++++ Input for this task
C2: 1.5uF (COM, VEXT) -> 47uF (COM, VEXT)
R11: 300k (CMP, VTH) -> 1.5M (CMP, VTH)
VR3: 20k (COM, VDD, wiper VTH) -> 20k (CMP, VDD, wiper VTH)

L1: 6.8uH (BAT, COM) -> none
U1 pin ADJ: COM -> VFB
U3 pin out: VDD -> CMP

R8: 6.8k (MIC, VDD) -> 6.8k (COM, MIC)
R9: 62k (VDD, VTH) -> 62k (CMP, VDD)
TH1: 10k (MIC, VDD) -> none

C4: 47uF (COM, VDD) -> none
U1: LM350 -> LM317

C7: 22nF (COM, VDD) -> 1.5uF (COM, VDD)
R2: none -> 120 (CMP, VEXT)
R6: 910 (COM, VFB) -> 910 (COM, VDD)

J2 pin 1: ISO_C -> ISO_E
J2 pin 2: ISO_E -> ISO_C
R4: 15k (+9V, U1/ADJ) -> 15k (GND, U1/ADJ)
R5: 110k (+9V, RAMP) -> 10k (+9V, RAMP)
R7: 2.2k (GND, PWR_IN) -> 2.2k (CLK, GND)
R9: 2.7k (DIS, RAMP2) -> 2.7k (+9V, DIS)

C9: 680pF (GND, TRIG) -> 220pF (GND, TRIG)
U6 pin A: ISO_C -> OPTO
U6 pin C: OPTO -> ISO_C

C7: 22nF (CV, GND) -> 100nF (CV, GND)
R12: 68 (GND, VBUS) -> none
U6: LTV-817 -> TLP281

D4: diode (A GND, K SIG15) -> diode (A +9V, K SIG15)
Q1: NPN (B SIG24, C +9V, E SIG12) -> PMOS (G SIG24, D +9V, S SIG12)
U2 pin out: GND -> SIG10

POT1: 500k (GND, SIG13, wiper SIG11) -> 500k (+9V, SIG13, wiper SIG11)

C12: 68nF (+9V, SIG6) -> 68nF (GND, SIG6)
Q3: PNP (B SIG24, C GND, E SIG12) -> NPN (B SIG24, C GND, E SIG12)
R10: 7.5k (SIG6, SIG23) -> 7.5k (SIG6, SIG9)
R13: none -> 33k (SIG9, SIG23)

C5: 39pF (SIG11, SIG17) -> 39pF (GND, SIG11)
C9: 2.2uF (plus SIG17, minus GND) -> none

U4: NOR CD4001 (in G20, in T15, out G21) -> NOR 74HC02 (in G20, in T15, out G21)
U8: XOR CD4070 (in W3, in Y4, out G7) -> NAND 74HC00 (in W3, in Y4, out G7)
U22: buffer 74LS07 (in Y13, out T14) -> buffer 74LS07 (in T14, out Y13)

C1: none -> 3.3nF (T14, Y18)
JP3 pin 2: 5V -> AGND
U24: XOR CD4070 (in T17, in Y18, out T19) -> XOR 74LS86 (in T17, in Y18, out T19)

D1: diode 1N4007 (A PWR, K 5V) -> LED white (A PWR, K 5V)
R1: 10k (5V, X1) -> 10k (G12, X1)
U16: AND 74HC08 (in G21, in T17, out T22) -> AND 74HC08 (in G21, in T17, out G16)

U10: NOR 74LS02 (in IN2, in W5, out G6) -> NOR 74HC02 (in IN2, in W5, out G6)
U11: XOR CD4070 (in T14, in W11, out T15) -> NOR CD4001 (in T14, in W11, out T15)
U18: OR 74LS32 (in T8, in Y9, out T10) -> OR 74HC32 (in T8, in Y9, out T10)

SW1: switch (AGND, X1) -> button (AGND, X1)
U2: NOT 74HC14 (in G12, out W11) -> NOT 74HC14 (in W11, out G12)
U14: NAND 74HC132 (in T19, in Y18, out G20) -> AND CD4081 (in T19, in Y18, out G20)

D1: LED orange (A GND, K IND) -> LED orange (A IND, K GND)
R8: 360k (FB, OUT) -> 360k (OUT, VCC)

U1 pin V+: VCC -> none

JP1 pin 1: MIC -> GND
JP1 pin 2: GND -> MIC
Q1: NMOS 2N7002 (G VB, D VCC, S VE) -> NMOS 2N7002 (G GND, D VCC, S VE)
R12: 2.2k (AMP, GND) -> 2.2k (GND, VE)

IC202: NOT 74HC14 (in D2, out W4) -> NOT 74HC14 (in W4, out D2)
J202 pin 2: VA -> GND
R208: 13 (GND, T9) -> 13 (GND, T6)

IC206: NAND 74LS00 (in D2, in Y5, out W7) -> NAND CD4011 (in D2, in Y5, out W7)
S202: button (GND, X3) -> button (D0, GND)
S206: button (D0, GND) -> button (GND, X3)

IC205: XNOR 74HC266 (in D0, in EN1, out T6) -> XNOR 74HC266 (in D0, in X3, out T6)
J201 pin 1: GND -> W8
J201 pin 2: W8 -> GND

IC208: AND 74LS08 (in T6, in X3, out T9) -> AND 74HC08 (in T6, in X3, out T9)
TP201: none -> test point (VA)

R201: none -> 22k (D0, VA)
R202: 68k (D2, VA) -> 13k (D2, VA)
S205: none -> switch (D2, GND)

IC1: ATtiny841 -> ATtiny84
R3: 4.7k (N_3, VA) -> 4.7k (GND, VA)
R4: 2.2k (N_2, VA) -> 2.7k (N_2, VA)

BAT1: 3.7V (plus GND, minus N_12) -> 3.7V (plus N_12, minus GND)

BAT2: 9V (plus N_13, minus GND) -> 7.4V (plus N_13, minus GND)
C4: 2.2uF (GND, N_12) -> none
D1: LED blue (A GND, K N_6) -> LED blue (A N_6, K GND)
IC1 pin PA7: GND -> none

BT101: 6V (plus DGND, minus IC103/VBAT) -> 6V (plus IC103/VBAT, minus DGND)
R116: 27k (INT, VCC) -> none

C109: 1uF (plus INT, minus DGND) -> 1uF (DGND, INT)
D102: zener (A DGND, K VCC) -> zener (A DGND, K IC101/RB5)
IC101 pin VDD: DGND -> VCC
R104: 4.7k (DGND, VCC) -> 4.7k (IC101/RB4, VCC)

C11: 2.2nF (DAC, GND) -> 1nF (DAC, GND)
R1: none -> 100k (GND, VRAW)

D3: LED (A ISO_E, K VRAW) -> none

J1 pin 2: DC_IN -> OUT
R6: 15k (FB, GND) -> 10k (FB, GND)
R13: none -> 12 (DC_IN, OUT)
++++++++
> **Exercise aim**
Set down, from the entries above, exactly the lines from the one with "BAT1: 3.7V (plus" up to and including the one with "D102: zener (A", and no other lines.

> **Response for this exercise**
BAT1: 3.7V (plus GND, minus N_12) -> 3.7V (plus N_12, minus GND)

BAT2: 9V (plus N_13, minus GND) -> 7.4V (plus N_13, minus GND)
C4: 2.2uF (GND, N_12) -> none
D1: LED blue (A GND, K N_6) -> LED blue (A N_6, K GND)
IC1 pin PA7: GND -> none

BT101: 6V (plus DGND, minus IC103/VBAT) -> 6V (plus IC103/VBAT, minus DGND)
R116: 27k (INT, VCC) -> none

C109: 1uF (plus INT, minus DGND) -> 1uF (DGND, INT)
D102: zener (A DGND, K VCC) -> zener (A DGND, K IC101/RB5)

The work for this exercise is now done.